(Data extracts begins)
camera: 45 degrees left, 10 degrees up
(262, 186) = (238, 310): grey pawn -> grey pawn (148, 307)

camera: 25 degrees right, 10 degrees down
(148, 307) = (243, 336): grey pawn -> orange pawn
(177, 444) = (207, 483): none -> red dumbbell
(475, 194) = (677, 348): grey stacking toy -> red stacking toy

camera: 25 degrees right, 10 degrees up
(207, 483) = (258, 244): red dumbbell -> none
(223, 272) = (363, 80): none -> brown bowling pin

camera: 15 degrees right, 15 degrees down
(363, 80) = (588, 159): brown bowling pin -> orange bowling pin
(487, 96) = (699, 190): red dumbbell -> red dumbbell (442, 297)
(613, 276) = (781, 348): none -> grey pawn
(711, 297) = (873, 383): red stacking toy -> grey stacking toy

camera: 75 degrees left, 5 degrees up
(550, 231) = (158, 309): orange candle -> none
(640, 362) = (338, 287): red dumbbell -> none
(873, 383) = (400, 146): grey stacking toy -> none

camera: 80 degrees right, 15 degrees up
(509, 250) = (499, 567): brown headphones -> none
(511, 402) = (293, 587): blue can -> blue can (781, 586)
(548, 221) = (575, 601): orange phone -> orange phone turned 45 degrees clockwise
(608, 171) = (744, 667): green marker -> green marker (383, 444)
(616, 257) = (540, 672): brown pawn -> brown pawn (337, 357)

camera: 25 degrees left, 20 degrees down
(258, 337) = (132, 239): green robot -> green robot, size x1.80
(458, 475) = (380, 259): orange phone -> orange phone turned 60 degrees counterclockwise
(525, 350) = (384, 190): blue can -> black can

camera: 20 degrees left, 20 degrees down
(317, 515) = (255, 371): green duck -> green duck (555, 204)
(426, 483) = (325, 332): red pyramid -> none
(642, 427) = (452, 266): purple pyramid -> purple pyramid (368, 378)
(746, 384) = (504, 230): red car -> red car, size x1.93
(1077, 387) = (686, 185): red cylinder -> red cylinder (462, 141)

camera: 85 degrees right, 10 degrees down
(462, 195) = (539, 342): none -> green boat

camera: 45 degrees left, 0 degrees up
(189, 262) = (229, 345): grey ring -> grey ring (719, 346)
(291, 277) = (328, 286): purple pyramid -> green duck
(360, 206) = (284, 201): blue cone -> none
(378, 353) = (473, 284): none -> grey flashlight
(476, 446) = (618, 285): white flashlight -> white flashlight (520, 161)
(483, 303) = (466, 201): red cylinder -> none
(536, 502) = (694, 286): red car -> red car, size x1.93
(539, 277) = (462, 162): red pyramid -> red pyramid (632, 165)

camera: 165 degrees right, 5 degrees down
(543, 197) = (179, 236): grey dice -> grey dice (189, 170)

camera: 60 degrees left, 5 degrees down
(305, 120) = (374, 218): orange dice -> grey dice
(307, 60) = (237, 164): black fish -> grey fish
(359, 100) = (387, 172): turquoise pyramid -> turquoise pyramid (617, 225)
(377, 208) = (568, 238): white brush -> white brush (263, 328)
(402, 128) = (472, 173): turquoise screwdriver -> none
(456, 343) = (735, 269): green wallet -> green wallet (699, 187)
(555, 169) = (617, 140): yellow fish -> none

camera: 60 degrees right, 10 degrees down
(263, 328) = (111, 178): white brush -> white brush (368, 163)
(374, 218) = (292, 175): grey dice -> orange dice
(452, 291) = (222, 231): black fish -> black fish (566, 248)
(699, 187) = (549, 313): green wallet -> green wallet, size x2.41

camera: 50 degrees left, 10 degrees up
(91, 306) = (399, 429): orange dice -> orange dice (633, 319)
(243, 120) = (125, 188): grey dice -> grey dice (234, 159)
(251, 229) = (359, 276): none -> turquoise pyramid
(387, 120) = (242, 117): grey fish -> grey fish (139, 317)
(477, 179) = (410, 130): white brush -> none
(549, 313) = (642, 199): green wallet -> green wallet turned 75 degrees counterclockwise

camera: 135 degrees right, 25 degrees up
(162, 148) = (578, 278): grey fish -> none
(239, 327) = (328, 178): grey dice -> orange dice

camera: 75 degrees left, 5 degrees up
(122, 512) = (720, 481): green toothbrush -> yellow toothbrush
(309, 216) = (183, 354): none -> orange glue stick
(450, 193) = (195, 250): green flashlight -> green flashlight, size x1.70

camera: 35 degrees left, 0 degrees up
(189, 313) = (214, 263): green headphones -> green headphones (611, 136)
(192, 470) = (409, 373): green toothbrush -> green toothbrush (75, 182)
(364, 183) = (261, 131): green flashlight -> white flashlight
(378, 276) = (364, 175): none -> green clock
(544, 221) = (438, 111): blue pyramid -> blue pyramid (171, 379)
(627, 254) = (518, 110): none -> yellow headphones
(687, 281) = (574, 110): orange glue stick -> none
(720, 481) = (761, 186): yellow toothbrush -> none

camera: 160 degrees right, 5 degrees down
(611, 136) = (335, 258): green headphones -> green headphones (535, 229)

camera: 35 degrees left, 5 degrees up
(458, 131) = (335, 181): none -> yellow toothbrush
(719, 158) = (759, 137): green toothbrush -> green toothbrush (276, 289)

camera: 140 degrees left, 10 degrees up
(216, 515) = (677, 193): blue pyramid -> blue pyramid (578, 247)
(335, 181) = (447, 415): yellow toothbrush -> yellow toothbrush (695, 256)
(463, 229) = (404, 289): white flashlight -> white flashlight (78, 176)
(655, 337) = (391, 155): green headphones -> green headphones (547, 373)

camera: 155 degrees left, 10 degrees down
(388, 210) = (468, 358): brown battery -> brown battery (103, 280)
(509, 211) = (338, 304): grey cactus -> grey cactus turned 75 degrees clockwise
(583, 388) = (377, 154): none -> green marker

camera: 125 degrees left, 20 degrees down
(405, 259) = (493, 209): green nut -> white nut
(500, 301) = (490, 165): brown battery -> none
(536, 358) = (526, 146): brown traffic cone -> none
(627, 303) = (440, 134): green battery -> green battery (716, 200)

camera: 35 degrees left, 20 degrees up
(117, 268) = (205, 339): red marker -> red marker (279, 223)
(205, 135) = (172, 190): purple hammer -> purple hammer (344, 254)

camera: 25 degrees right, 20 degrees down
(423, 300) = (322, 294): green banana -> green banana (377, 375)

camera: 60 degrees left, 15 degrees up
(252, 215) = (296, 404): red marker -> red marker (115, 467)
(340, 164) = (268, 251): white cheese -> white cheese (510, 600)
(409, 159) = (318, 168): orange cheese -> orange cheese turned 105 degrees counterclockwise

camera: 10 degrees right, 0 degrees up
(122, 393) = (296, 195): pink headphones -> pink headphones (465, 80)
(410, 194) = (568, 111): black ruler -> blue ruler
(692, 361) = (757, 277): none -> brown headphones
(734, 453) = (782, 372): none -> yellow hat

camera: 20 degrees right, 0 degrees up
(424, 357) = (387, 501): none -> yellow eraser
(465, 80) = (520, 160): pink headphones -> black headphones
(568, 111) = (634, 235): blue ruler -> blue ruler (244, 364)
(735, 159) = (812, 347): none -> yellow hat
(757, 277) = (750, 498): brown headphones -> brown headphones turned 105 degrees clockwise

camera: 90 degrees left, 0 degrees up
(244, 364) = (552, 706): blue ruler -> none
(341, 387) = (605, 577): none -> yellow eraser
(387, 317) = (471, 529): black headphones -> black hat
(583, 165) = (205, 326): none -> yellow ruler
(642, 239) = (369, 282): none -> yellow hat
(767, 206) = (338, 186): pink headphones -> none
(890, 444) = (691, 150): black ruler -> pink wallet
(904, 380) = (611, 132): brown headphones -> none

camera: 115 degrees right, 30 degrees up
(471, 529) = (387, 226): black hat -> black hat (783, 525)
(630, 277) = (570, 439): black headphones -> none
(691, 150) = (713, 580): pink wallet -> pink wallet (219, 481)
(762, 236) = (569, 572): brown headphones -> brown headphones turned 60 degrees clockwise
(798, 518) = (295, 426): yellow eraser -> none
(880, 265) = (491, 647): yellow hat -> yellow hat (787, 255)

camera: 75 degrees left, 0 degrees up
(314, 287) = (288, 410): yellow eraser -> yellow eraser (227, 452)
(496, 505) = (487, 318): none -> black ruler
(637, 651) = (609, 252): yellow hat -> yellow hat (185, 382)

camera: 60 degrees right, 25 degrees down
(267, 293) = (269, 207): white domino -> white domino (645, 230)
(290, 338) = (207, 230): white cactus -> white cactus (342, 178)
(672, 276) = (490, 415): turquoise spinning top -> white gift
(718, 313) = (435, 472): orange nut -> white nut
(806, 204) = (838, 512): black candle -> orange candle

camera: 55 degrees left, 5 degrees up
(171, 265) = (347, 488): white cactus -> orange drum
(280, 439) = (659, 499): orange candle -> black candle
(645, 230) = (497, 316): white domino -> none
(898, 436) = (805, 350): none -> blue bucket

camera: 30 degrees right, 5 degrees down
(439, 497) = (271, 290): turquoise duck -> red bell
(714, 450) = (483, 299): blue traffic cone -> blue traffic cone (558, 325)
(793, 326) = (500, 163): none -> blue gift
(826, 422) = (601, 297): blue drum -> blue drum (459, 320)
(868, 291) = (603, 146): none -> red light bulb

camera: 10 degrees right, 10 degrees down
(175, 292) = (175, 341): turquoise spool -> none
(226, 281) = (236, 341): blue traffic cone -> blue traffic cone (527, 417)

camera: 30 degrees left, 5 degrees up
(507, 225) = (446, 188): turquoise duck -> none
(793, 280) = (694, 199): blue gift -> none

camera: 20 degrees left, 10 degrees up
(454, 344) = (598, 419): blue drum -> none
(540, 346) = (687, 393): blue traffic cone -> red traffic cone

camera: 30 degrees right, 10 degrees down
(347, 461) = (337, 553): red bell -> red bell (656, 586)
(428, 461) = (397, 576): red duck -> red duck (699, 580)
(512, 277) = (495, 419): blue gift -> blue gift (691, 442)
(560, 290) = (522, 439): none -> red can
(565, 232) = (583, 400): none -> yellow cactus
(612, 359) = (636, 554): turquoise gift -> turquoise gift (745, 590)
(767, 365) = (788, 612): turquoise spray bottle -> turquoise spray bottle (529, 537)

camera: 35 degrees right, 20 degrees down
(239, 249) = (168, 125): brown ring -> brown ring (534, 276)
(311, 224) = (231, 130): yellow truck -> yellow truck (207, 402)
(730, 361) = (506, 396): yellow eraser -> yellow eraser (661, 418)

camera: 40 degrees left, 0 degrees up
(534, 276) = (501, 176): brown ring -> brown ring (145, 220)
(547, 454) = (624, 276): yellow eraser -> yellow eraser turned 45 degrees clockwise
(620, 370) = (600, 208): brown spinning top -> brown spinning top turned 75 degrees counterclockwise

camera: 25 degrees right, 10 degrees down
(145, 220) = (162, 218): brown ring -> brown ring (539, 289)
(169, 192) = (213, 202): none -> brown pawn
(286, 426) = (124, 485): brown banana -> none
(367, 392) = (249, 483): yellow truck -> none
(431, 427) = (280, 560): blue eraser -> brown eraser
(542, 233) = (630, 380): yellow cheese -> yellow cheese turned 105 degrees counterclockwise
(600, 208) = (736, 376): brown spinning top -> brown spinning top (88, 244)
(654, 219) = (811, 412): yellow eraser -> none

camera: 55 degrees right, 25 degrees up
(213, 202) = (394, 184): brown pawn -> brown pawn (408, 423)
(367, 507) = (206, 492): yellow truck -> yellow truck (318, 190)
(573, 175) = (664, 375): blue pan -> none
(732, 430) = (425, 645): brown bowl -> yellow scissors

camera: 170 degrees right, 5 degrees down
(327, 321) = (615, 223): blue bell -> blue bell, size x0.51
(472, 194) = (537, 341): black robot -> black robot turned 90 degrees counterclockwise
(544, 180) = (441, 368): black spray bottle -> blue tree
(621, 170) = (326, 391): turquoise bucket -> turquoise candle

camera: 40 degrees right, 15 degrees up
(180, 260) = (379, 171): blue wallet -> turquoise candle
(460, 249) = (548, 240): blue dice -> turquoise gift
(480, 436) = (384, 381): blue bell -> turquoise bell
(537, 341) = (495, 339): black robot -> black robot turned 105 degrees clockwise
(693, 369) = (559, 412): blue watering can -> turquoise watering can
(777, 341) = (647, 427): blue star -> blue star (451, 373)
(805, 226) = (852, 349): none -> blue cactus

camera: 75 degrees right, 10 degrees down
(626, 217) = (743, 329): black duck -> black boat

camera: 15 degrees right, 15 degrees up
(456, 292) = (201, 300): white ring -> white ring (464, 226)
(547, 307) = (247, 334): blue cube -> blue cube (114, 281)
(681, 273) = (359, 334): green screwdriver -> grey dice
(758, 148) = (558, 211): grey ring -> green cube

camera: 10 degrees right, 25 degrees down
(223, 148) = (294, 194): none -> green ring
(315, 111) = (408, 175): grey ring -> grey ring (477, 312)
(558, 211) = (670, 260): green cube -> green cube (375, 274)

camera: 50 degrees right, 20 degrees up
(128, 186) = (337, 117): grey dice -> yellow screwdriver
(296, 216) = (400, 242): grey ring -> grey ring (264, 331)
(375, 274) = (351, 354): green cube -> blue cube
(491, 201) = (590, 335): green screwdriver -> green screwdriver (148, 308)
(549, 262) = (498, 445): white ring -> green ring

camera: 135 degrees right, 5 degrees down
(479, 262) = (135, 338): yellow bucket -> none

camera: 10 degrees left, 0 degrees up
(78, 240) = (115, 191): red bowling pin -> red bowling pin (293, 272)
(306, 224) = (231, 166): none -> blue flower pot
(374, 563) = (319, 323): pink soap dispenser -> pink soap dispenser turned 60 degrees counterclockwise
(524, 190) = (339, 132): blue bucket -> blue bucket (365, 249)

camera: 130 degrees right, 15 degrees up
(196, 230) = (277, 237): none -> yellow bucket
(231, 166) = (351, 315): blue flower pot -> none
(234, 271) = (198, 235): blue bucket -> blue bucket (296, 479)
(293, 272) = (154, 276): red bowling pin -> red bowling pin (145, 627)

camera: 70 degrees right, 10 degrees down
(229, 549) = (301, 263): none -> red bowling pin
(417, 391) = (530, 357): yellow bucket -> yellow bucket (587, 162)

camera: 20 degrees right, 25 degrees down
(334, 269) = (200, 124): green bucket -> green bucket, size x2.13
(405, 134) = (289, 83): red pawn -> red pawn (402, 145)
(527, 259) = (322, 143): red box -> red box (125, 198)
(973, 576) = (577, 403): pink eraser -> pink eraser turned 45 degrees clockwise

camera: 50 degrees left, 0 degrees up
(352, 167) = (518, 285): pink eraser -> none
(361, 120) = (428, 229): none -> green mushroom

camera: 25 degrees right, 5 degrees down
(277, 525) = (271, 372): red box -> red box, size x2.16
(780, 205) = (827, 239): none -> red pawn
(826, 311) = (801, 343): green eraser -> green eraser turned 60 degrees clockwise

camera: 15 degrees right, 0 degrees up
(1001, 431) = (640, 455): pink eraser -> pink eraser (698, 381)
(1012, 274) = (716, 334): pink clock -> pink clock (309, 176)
(Data extracts ends)
## [Your assignment]
Each line in the entries above, starting at the line with "(335, 181) = (447, 415): yellow" and ending at the line with "(405, 259) = (493, 209): green", is to be printed exactly, and only those lines.

## [Your solution]
(335, 181) = (447, 415): yellow toothbrush -> yellow toothbrush (695, 256)
(463, 229) = (404, 289): white flashlight -> white flashlight (78, 176)
(655, 337) = (391, 155): green headphones -> green headphones (547, 373)

camera: 155 degrees left, 10 degrees down
(388, 210) = (468, 358): brown battery -> brown battery (103, 280)
(509, 211) = (338, 304): grey cactus -> grey cactus turned 75 degrees clockwise
(583, 388) = (377, 154): none -> green marker

camera: 125 degrees left, 20 degrees down
(405, 259) = (493, 209): green nut -> white nut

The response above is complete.